■ **Stated goal**:
Rewrite the records below, changing "absolute pixels" to "raw pixels" wherever it occurs and keeping everything else unchanged. Leave the pictures out of your version.

■ **Data to process**:

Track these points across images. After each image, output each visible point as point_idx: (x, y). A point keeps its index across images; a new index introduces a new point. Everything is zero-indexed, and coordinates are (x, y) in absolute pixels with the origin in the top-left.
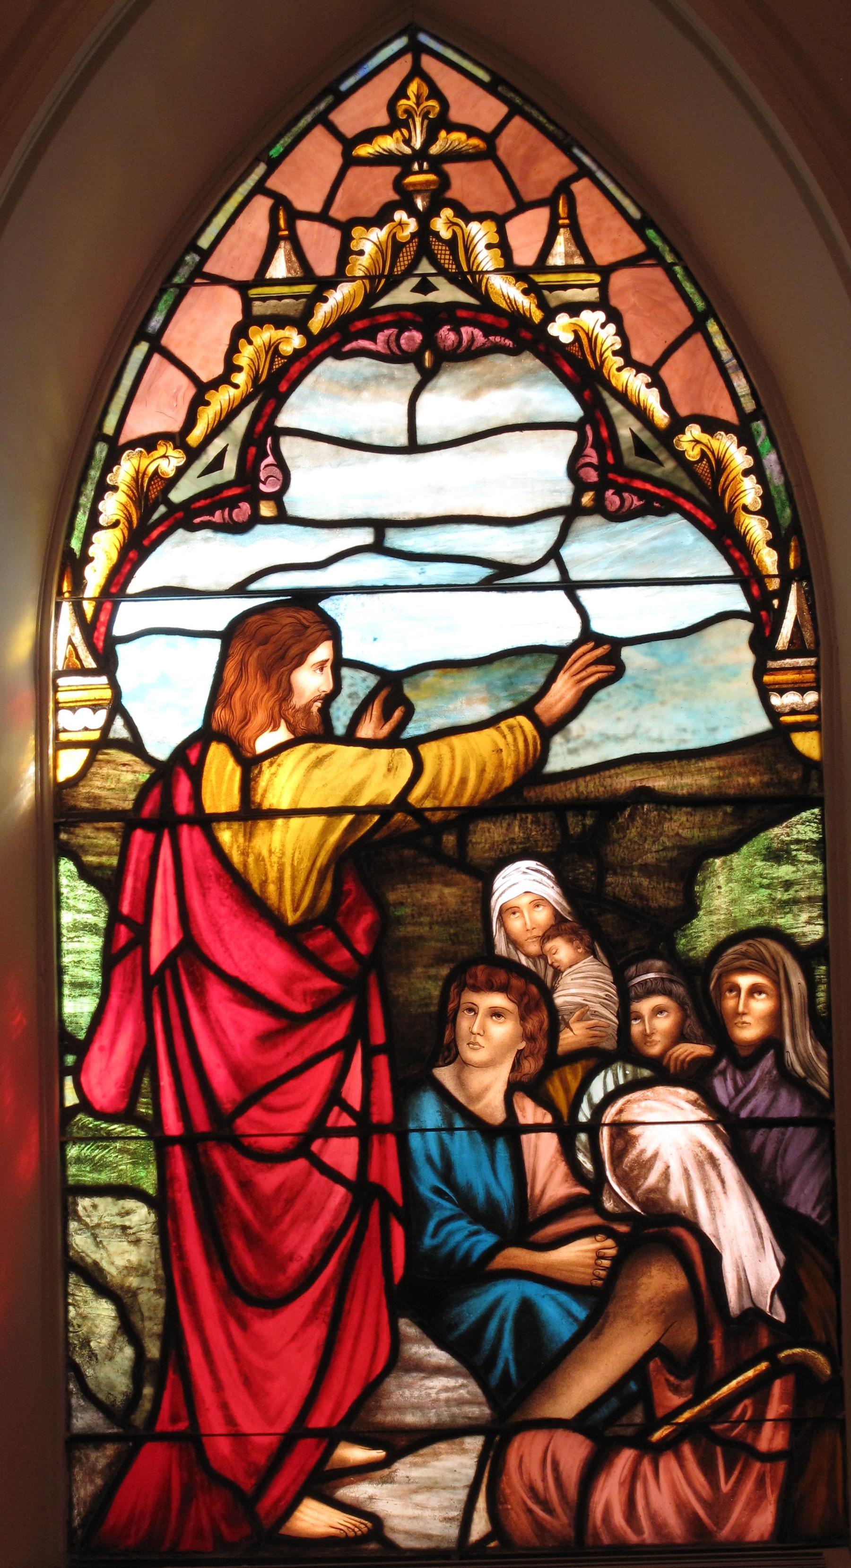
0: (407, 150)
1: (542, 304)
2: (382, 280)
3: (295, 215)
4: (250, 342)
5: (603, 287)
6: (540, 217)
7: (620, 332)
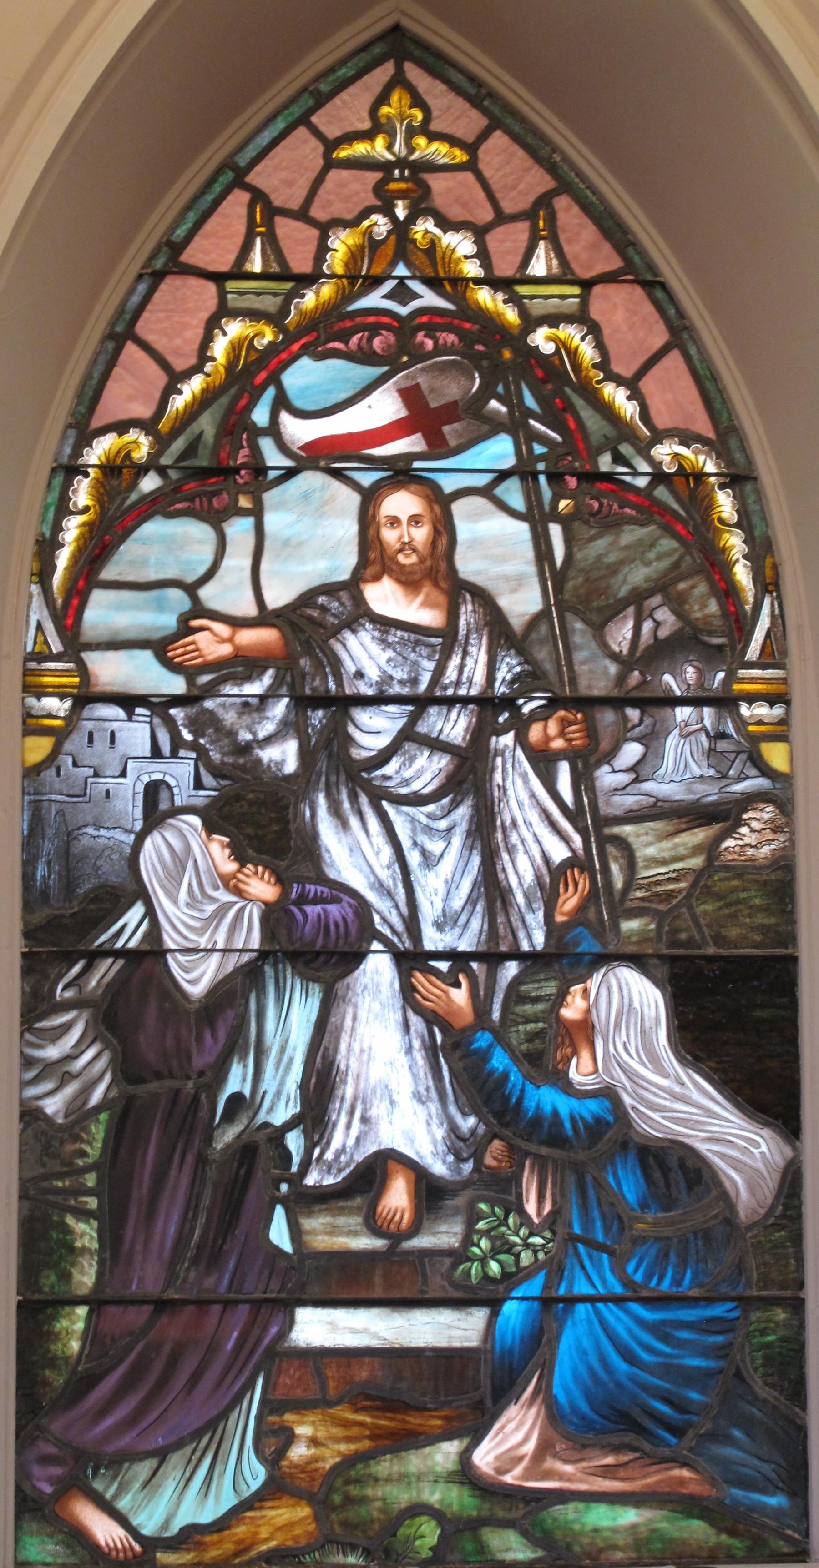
0: (390, 157)
1: (523, 313)
2: (359, 280)
3: (272, 212)
4: (225, 334)
5: (584, 299)
6: (520, 231)
7: (600, 346)
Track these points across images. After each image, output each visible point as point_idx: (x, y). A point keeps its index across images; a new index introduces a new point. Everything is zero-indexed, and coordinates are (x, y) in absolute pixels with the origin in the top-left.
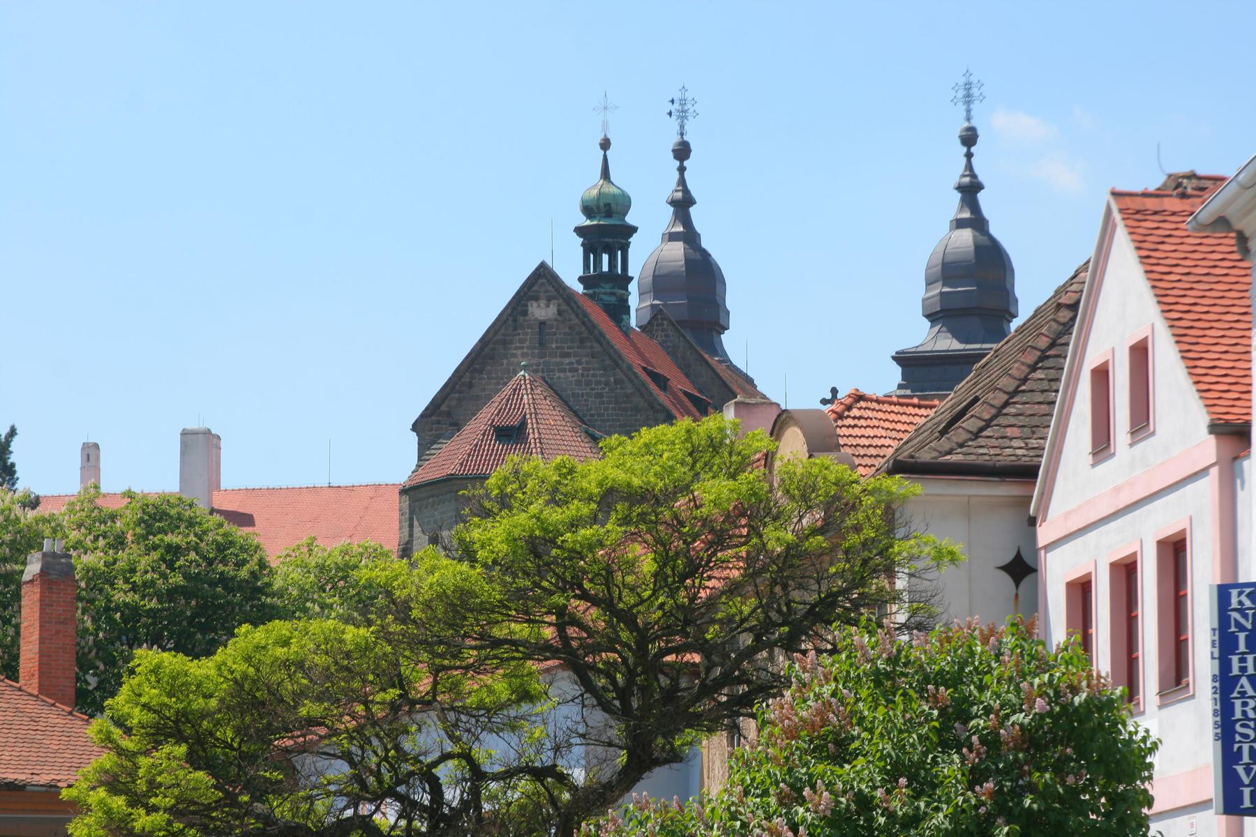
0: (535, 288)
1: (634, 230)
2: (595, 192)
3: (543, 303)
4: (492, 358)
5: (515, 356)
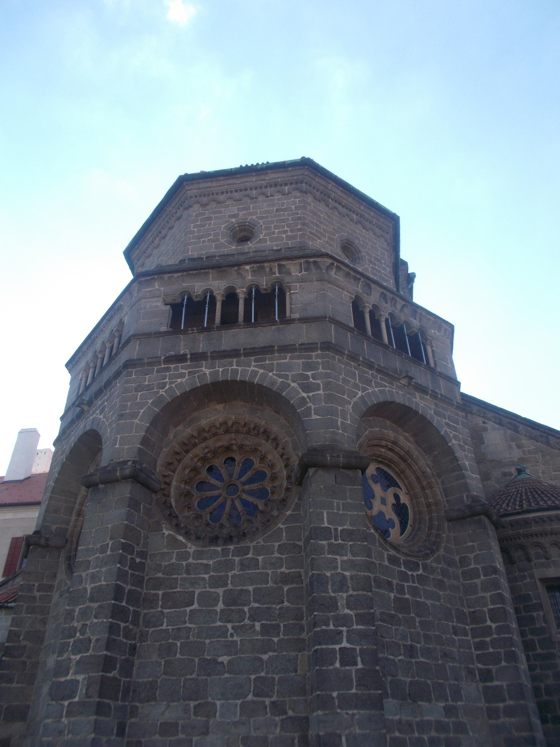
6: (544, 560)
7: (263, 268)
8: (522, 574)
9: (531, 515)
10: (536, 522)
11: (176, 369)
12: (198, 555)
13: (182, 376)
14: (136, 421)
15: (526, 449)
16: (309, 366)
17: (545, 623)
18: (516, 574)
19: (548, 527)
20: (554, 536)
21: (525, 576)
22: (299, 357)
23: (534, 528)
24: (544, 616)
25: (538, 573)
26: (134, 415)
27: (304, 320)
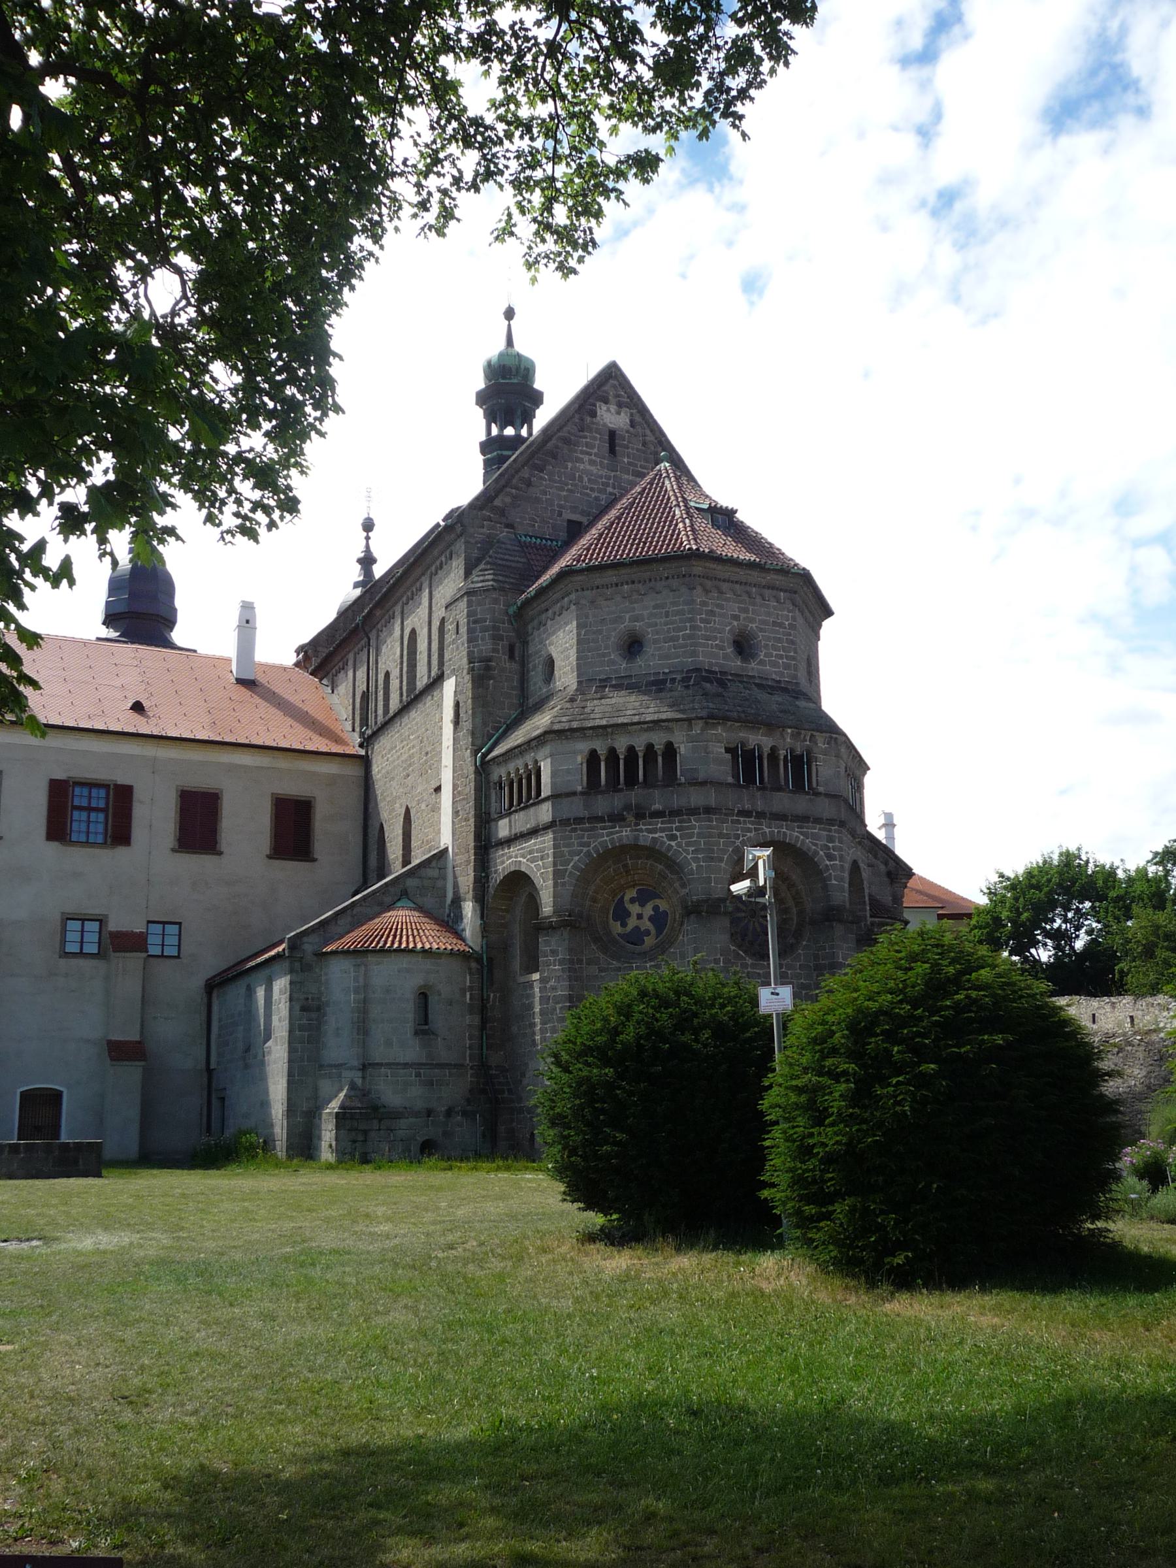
0: (605, 388)
1: (611, 385)
2: (501, 355)
3: (613, 408)
4: (555, 457)
5: (581, 461)
7: (799, 734)
11: (745, 822)
12: (753, 966)
13: (749, 830)
14: (723, 865)
16: (831, 839)
22: (824, 830)
26: (721, 860)
27: (827, 795)
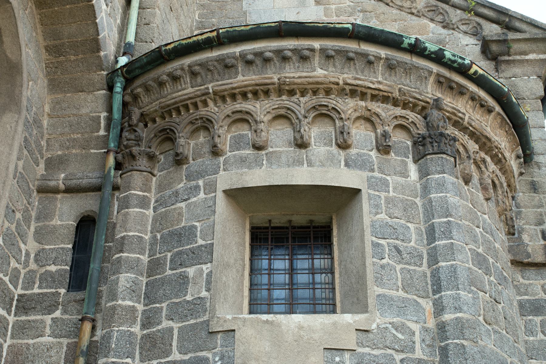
6: (248, 152)
8: (194, 183)
9: (237, 49)
10: (249, 63)
15: (333, 7)
17: (208, 290)
18: (182, 185)
19: (273, 76)
20: (284, 97)
21: (197, 187)
23: (240, 77)
24: (210, 274)
25: (226, 179)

■ **Solved exercise**:
Track these points across images. After each image, output each visible point as point_idx: (x, y). A point keeps its index across images; a new index introduces a new point. Everything is zero-indexed, and coordinates are (x, y) in raw pixels with the origin in the top-left.
0: (407, 150)
1: (542, 304)
2: (382, 280)
3: (295, 215)
4: (250, 342)
5: (603, 287)
6: (540, 217)
7: (620, 332)
0: (390, 157)
1: (523, 313)
2: (359, 280)
3: (272, 212)
4: (225, 334)
5: (584, 299)
6: (520, 231)
7: (600, 346)
Track these points across images. After each image, output each visible point as point_idx: (x, y). A point keeps its index across images; a new index introduces a new point. Everything is zero-indexed, and coordinates are (x, y) in raw pixels with the origin in the top-left.
0: (535, 288)
1: (634, 230)
2: (595, 192)
3: (543, 303)
4: (492, 358)
5: (515, 356)
6: (544, 560)
7: (263, 268)
8: (522, 574)
9: (531, 515)
10: (536, 522)
11: (176, 369)
12: (198, 555)
13: (182, 376)
14: (136, 421)
15: (526, 449)
16: (309, 366)
17: (545, 623)
18: (516, 574)
19: (548, 527)
20: (554, 536)
21: (525, 576)
22: (299, 357)
23: (534, 528)
24: (544, 616)
25: (538, 573)
26: (134, 415)
27: (304, 320)
0: (605, 388)
1: (611, 385)
2: (501, 355)
3: (613, 408)
4: (555, 457)
5: (581, 461)
7: (799, 734)
11: (745, 822)
12: (753, 966)
13: (749, 830)
14: (723, 865)
16: (831, 839)
22: (824, 830)
26: (721, 860)
27: (827, 795)
6: (248, 152)
8: (194, 183)
9: (237, 49)
10: (249, 63)
15: (333, 7)
17: (208, 290)
18: (182, 185)
19: (273, 76)
20: (284, 97)
21: (197, 187)
23: (240, 77)
24: (210, 274)
25: (226, 179)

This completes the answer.